-------- PROVIDED MATERIAL --------

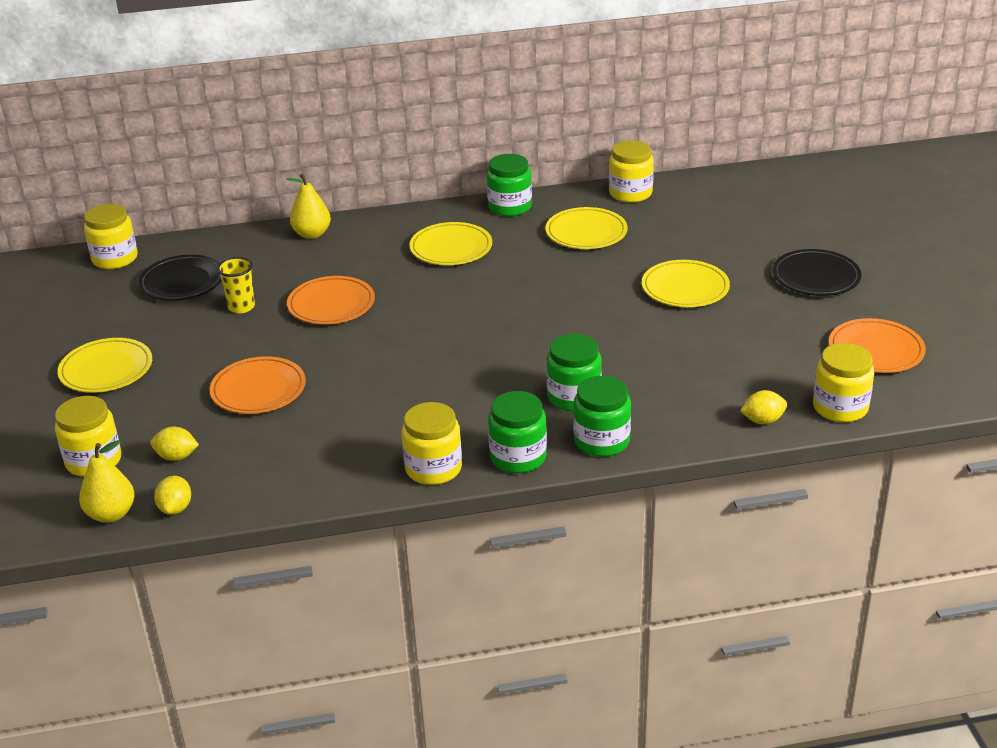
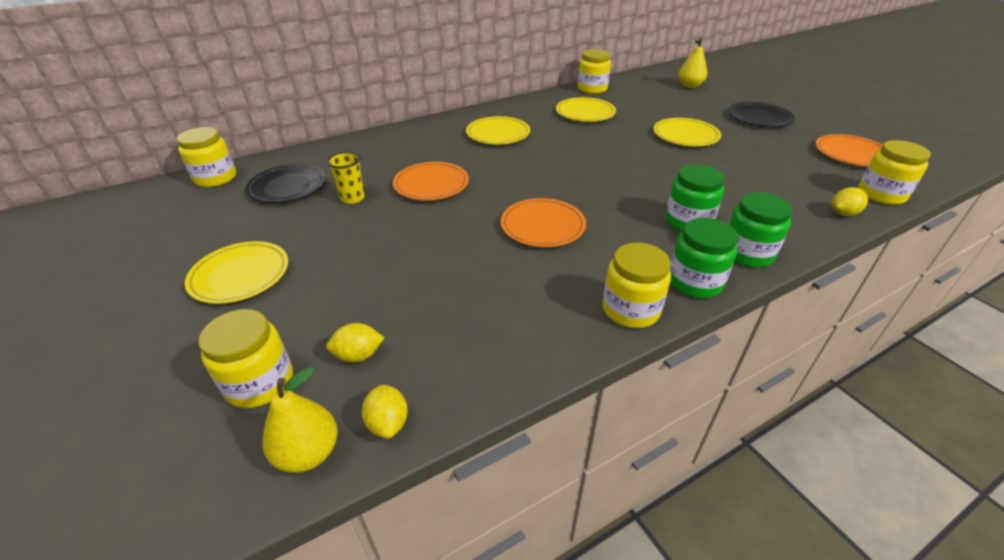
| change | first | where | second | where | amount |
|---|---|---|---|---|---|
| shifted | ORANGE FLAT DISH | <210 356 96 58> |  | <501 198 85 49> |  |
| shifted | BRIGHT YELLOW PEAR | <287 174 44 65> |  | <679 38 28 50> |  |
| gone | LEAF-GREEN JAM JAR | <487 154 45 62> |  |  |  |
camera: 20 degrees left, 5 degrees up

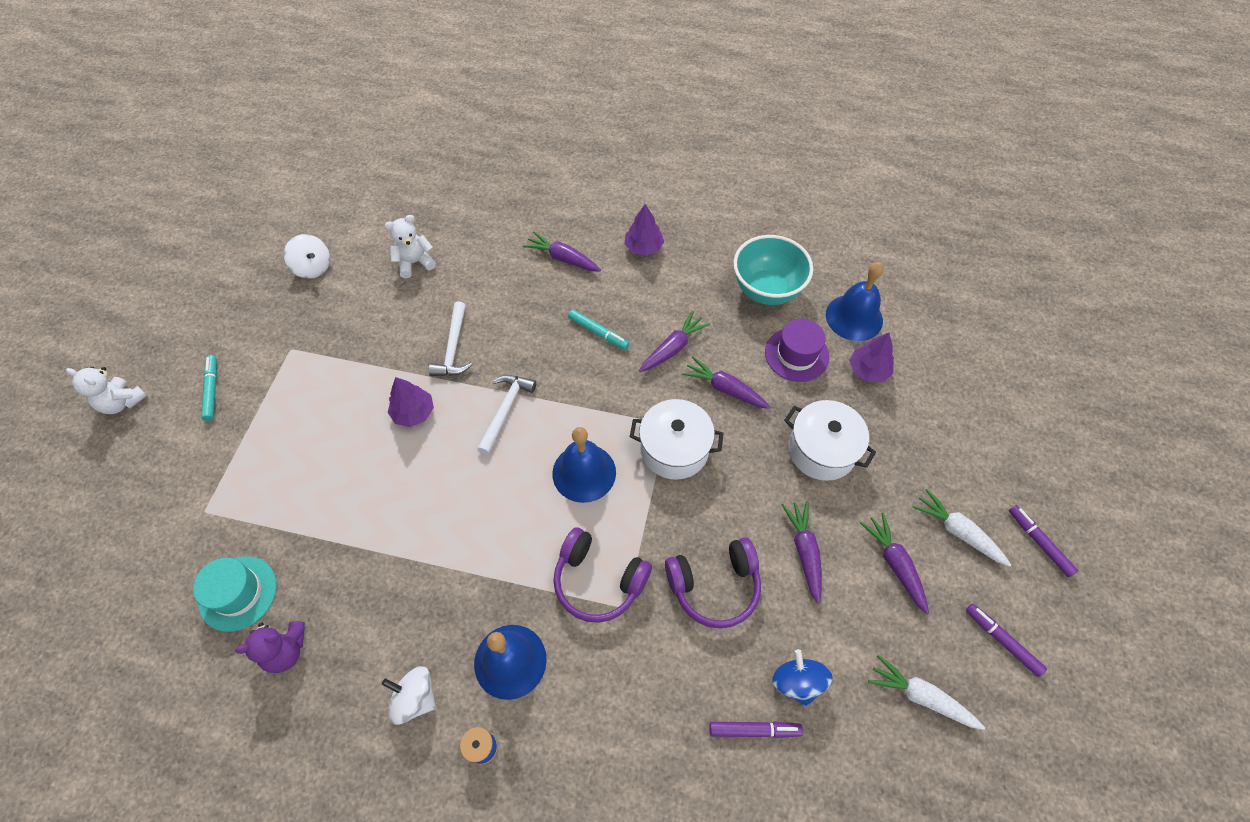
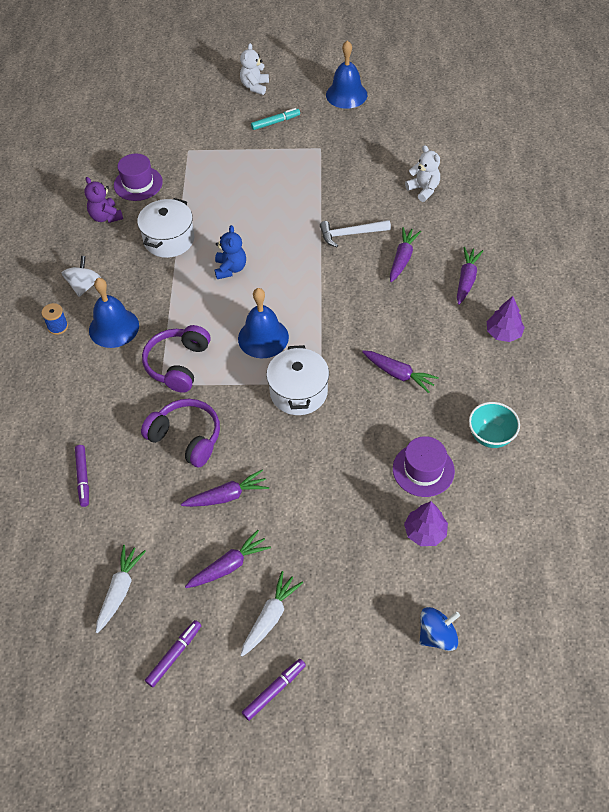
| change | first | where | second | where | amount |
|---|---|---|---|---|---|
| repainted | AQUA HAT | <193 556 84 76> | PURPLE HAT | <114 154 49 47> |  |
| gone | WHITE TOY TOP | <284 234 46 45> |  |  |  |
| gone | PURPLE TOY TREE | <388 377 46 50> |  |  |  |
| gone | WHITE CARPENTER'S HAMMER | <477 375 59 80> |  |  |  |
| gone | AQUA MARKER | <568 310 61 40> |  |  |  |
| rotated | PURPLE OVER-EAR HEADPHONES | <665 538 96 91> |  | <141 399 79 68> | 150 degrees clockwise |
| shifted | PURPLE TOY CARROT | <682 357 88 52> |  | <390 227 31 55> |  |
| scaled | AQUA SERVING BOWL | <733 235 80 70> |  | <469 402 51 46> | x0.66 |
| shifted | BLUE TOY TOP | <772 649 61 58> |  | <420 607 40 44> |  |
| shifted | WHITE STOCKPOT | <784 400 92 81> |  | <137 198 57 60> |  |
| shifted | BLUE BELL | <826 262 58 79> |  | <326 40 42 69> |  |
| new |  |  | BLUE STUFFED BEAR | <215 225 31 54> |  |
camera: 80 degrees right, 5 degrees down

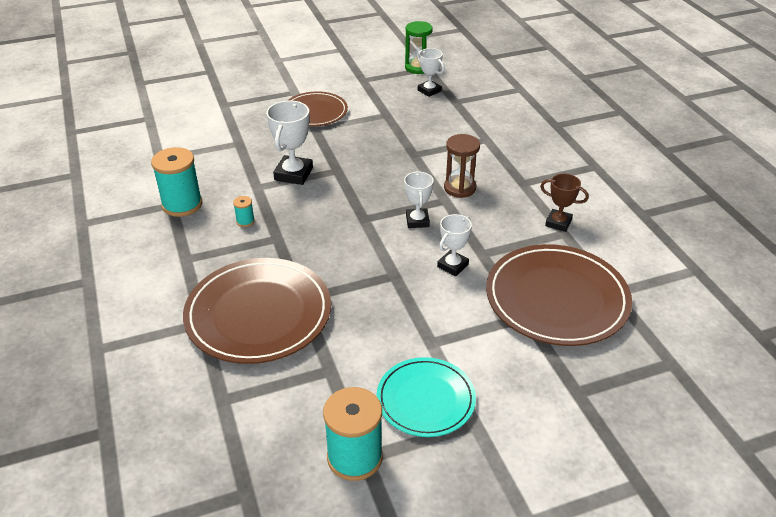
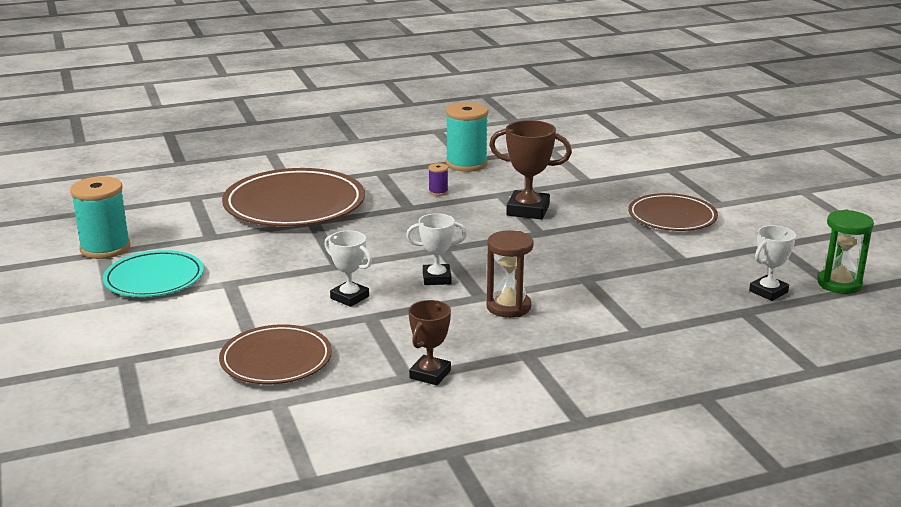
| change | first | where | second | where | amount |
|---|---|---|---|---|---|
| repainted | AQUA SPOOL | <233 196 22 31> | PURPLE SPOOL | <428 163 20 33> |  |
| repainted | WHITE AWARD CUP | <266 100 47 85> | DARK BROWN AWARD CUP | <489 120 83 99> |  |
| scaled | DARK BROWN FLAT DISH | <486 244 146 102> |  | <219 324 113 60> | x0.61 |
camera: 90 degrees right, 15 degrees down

--------

ACTIVITY:
All lines above from the line with "shifted | ORANGE" through the line with "gone | LEAF-GREEN", both included, are to be set down exactly, with nothing else.

EXERCISE RESULT:
| shifted | ORANGE FLAT DISH | <210 356 96 58> |  | <501 198 85 49> |  |
| shifted | BRIGHT YELLOW PEAR | <287 174 44 65> |  | <679 38 28 50> |  |
| gone | LEAF-GREEN JAM JAR | <487 154 45 62> |  |  |  |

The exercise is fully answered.